[RECORDS TO PROCESS — start]

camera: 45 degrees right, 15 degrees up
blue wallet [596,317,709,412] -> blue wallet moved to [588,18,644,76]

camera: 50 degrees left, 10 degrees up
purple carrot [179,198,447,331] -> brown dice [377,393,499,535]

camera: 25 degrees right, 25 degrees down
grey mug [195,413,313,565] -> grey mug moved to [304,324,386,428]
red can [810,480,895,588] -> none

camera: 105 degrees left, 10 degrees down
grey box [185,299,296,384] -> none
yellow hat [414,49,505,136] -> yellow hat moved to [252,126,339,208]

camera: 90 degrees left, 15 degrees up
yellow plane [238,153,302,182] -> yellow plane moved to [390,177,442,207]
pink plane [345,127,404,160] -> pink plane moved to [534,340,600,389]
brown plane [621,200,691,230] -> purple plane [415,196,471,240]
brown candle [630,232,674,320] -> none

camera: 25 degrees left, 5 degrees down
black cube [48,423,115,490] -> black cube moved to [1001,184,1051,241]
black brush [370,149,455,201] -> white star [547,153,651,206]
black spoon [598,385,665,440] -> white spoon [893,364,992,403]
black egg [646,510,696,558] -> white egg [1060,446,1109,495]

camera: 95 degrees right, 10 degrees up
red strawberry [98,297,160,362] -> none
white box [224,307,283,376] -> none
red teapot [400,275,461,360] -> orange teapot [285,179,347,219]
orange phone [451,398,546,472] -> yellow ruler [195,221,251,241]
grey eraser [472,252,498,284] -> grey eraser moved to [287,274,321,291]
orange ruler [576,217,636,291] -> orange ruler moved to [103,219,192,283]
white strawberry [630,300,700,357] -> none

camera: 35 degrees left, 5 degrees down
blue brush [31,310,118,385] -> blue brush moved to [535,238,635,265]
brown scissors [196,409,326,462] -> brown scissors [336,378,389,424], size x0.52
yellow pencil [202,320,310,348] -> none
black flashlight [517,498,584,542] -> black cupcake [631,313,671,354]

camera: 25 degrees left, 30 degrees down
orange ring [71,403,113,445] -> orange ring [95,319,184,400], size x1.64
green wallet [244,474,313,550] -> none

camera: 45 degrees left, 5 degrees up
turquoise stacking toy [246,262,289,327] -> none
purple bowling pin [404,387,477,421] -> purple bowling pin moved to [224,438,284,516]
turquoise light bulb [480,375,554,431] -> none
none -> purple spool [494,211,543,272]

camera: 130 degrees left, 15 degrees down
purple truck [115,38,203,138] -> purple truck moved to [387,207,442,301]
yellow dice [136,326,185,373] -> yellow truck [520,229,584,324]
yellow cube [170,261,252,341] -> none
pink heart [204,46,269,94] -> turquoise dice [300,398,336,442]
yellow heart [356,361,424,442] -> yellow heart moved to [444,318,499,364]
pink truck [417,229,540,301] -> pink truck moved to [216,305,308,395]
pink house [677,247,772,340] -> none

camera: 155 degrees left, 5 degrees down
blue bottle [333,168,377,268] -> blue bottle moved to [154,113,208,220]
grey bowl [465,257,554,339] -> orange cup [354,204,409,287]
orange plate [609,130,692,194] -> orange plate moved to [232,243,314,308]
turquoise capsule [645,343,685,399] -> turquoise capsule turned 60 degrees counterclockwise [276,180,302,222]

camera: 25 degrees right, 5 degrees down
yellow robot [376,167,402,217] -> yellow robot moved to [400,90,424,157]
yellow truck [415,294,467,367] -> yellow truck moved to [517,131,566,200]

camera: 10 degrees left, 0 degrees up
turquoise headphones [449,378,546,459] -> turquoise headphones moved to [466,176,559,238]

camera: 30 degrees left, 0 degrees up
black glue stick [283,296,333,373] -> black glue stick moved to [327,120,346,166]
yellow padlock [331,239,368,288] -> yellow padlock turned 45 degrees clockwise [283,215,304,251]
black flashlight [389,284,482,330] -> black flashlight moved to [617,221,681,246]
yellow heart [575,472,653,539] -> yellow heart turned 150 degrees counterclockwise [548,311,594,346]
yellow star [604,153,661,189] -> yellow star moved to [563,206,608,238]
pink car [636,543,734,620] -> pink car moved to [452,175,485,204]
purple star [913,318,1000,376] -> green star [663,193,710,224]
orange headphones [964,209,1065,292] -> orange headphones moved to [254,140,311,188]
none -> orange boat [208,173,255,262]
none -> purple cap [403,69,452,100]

[RECORDS TO PROCESS — finish]

Once more, give all the records exactly as they were written.

* _RESPONSE BELOW_
camera: 45 degrees right, 15 degrees up
blue wallet [596,317,709,412] -> blue wallet moved to [588,18,644,76]

camera: 50 degrees left, 10 degrees up
purple carrot [179,198,447,331] -> brown dice [377,393,499,535]

camera: 25 degrees right, 25 degrees down
grey mug [195,413,313,565] -> grey mug moved to [304,324,386,428]
red can [810,480,895,588] -> none

camera: 105 degrees left, 10 degrees down
grey box [185,299,296,384] -> none
yellow hat [414,49,505,136] -> yellow hat moved to [252,126,339,208]

camera: 90 degrees left, 15 degrees up
yellow plane [238,153,302,182] -> yellow plane moved to [390,177,442,207]
pink plane [345,127,404,160] -> pink plane moved to [534,340,600,389]
brown plane [621,200,691,230] -> purple plane [415,196,471,240]
brown candle [630,232,674,320] -> none

camera: 25 degrees left, 5 degrees down
black cube [48,423,115,490] -> black cube moved to [1001,184,1051,241]
black brush [370,149,455,201] -> white star [547,153,651,206]
black spoon [598,385,665,440] -> white spoon [893,364,992,403]
black egg [646,510,696,558] -> white egg [1060,446,1109,495]

camera: 95 degrees right, 10 degrees up
red strawberry [98,297,160,362] -> none
white box [224,307,283,376] -> none
red teapot [400,275,461,360] -> orange teapot [285,179,347,219]
orange phone [451,398,546,472] -> yellow ruler [195,221,251,241]
grey eraser [472,252,498,284] -> grey eraser moved to [287,274,321,291]
orange ruler [576,217,636,291] -> orange ruler moved to [103,219,192,283]
white strawberry [630,300,700,357] -> none

camera: 35 degrees left, 5 degrees down
blue brush [31,310,118,385] -> blue brush moved to [535,238,635,265]
brown scissors [196,409,326,462] -> brown scissors [336,378,389,424], size x0.52
yellow pencil [202,320,310,348] -> none
black flashlight [517,498,584,542] -> black cupcake [631,313,671,354]

camera: 25 degrees left, 30 degrees down
orange ring [71,403,113,445] -> orange ring [95,319,184,400], size x1.64
green wallet [244,474,313,550] -> none

camera: 45 degrees left, 5 degrees up
turquoise stacking toy [246,262,289,327] -> none
purple bowling pin [404,387,477,421] -> purple bowling pin moved to [224,438,284,516]
turquoise light bulb [480,375,554,431] -> none
none -> purple spool [494,211,543,272]

camera: 130 degrees left, 15 degrees down
purple truck [115,38,203,138] -> purple truck moved to [387,207,442,301]
yellow dice [136,326,185,373] -> yellow truck [520,229,584,324]
yellow cube [170,261,252,341] -> none
pink heart [204,46,269,94] -> turquoise dice [300,398,336,442]
yellow heart [356,361,424,442] -> yellow heart moved to [444,318,499,364]
pink truck [417,229,540,301] -> pink truck moved to [216,305,308,395]
pink house [677,247,772,340] -> none

camera: 155 degrees left, 5 degrees down
blue bottle [333,168,377,268] -> blue bottle moved to [154,113,208,220]
grey bowl [465,257,554,339] -> orange cup [354,204,409,287]
orange plate [609,130,692,194] -> orange plate moved to [232,243,314,308]
turquoise capsule [645,343,685,399] -> turquoise capsule turned 60 degrees counterclockwise [276,180,302,222]

camera: 25 degrees right, 5 degrees down
yellow robot [376,167,402,217] -> yellow robot moved to [400,90,424,157]
yellow truck [415,294,467,367] -> yellow truck moved to [517,131,566,200]

camera: 10 degrees left, 0 degrees up
turquoise headphones [449,378,546,459] -> turquoise headphones moved to [466,176,559,238]

camera: 30 degrees left, 0 degrees up
black glue stick [283,296,333,373] -> black glue stick moved to [327,120,346,166]
yellow padlock [331,239,368,288] -> yellow padlock turned 45 degrees clockwise [283,215,304,251]
black flashlight [389,284,482,330] -> black flashlight moved to [617,221,681,246]
yellow heart [575,472,653,539] -> yellow heart turned 150 degrees counterclockwise [548,311,594,346]
yellow star [604,153,661,189] -> yellow star moved to [563,206,608,238]
pink car [636,543,734,620] -> pink car moved to [452,175,485,204]
purple star [913,318,1000,376] -> green star [663,193,710,224]
orange headphones [964,209,1065,292] -> orange headphones moved to [254,140,311,188]
none -> orange boat [208,173,255,262]
none -> purple cap [403,69,452,100]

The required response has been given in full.